■ DATA RECORDS:
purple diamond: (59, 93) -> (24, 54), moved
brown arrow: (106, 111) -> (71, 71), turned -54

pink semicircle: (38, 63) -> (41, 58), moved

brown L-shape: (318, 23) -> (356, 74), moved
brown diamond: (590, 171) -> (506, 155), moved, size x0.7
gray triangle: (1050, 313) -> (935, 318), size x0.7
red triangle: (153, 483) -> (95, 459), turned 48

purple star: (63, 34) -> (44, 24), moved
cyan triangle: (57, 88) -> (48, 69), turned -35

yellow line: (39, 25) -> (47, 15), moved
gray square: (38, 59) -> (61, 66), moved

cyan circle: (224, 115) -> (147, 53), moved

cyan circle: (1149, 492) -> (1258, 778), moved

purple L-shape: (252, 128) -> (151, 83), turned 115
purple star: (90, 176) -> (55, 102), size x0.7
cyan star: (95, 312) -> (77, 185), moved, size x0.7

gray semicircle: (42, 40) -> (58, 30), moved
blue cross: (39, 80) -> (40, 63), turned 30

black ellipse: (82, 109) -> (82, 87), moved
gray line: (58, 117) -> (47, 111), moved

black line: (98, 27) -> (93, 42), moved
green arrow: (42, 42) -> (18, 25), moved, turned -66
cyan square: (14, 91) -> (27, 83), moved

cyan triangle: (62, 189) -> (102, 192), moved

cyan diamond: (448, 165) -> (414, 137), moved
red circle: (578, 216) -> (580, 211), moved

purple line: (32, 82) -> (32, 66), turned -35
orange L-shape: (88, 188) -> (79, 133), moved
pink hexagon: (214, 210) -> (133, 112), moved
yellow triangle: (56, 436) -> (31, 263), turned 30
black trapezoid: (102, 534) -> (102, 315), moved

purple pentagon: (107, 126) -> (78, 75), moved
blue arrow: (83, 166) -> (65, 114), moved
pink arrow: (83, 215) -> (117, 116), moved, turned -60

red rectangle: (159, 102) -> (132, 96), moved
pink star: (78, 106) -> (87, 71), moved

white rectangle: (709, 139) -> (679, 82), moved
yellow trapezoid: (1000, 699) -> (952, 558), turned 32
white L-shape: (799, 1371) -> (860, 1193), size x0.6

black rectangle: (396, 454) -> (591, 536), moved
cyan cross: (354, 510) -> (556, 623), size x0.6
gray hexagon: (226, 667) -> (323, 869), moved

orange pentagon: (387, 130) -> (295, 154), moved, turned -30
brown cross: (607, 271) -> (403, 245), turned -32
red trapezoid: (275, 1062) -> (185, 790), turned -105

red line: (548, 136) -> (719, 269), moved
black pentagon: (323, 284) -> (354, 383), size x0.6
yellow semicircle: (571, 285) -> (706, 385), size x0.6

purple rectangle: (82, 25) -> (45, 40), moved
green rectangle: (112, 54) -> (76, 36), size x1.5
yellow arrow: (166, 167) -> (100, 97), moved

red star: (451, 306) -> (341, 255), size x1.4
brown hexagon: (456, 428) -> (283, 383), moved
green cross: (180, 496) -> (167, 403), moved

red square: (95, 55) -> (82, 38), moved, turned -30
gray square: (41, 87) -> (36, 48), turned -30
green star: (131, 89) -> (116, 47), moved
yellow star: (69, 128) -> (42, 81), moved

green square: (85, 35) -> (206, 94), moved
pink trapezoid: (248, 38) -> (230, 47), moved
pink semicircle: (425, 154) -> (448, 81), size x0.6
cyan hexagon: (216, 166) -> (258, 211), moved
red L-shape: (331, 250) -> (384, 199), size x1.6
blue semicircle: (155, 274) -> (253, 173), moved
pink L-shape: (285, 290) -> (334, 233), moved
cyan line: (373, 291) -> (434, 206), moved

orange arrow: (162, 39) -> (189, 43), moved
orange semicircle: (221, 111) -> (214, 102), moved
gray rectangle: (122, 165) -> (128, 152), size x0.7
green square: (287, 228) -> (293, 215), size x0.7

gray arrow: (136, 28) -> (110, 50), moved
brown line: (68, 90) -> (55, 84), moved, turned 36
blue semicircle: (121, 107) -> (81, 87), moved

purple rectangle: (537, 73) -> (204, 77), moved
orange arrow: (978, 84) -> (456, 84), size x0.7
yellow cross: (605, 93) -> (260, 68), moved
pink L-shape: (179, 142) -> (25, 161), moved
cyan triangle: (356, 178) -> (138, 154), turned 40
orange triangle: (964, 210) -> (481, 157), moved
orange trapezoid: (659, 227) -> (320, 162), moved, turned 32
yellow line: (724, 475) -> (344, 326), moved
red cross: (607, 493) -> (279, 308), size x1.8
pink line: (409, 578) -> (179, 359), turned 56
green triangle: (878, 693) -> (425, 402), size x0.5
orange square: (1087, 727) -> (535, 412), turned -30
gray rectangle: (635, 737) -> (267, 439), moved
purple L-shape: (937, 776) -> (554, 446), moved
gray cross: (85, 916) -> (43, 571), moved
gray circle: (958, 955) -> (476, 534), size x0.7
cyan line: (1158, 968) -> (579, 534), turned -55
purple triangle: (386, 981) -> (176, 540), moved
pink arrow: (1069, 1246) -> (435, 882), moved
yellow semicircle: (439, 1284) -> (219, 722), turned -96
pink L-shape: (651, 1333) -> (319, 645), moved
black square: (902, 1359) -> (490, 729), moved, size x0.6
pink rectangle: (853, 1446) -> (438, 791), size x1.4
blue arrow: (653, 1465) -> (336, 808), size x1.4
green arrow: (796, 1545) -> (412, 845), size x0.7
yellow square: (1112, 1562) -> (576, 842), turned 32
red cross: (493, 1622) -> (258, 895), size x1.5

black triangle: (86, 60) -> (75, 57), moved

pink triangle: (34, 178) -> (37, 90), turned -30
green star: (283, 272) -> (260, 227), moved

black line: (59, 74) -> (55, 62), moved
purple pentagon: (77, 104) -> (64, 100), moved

■ PROBLEM TO SOLVE: Copy out, word for word, the part of the entries above that begins at the line with "yellow line: (724, 475) -> (344, 326), moved" and ends at the line with "pink L-shape: (651, 1333)", including both.

■ ANSWER TO THIS EXERCISE:
yellow line: (724, 475) -> (344, 326), moved
red cross: (607, 493) -> (279, 308), size x1.8
pink line: (409, 578) -> (179, 359), turned 56
green triangle: (878, 693) -> (425, 402), size x0.5
orange square: (1087, 727) -> (535, 412), turned -30
gray rectangle: (635, 737) -> (267, 439), moved
purple L-shape: (937, 776) -> (554, 446), moved
gray cross: (85, 916) -> (43, 571), moved
gray circle: (958, 955) -> (476, 534), size x0.7
cyan line: (1158, 968) -> (579, 534), turned -55
purple triangle: (386, 981) -> (176, 540), moved
pink arrow: (1069, 1246) -> (435, 882), moved
yellow semicircle: (439, 1284) -> (219, 722), turned -96
pink L-shape: (651, 1333) -> (319, 645), moved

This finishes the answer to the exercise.